**The records:**
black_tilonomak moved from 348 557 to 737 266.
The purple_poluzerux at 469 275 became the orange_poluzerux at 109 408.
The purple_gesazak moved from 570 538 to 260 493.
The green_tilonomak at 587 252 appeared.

---

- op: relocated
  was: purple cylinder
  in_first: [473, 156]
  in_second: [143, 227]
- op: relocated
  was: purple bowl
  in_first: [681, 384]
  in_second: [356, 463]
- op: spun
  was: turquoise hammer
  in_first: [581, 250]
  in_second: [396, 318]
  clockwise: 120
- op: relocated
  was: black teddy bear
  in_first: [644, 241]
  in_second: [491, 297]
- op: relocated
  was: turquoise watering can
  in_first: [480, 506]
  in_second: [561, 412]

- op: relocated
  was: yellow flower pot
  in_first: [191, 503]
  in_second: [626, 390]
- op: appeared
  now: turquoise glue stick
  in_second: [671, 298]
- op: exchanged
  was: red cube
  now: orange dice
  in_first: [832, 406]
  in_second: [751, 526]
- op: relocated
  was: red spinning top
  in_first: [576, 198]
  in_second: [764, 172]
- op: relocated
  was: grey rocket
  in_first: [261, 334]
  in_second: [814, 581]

...

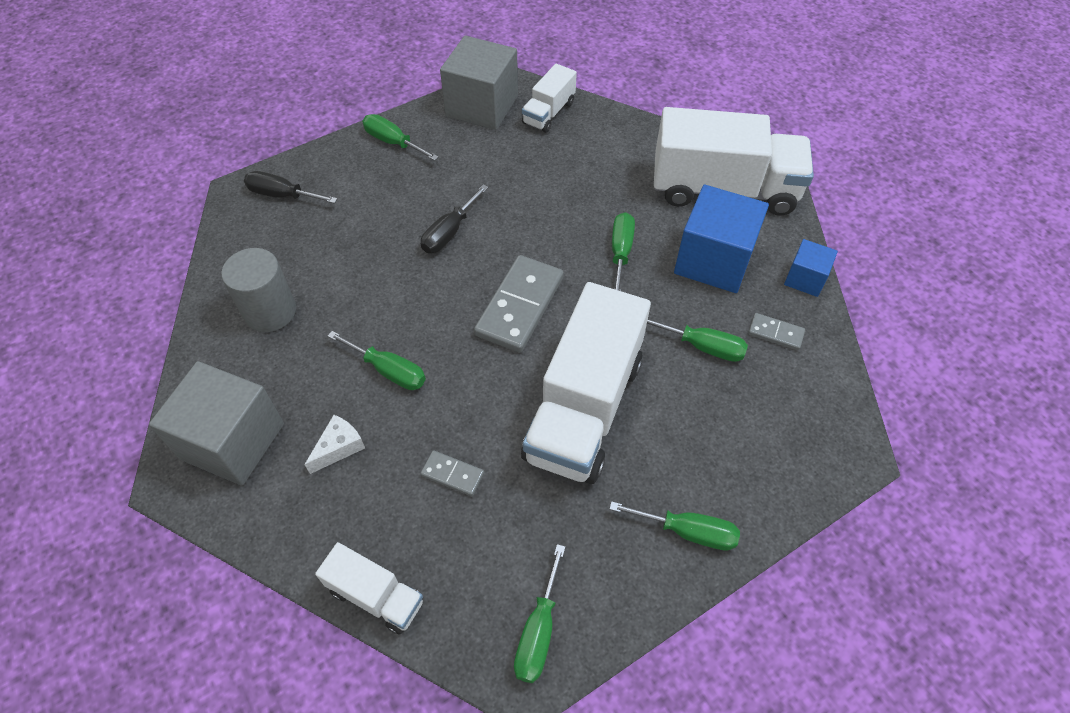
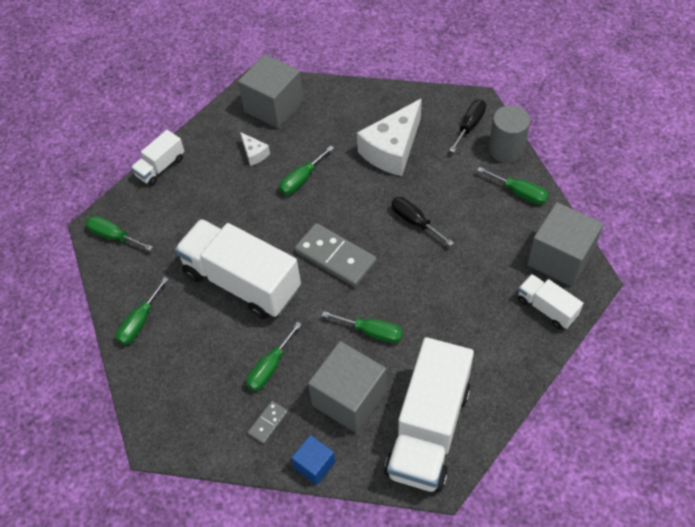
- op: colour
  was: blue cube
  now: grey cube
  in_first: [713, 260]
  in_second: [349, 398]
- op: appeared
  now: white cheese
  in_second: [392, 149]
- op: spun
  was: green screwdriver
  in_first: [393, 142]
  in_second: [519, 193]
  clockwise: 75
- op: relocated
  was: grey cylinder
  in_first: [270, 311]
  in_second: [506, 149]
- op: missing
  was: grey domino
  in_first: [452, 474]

**Task statement:**
There is a line with "was: purple bowl" and a line with "in_first: [480, 506]" above. Copy exactly those two lines and all lines between them, with nothing else.

**Solution for this task:**
  was: purple bowl
  in_first: [681, 384]
  in_second: [356, 463]
- op: spun
  was: turquoise hammer
  in_first: [581, 250]
  in_second: [396, 318]
  clockwise: 120
- op: relocated
  was: black teddy bear
  in_first: [644, 241]
  in_second: [491, 297]
- op: relocated
  was: turquoise watering can
  in_first: [480, 506]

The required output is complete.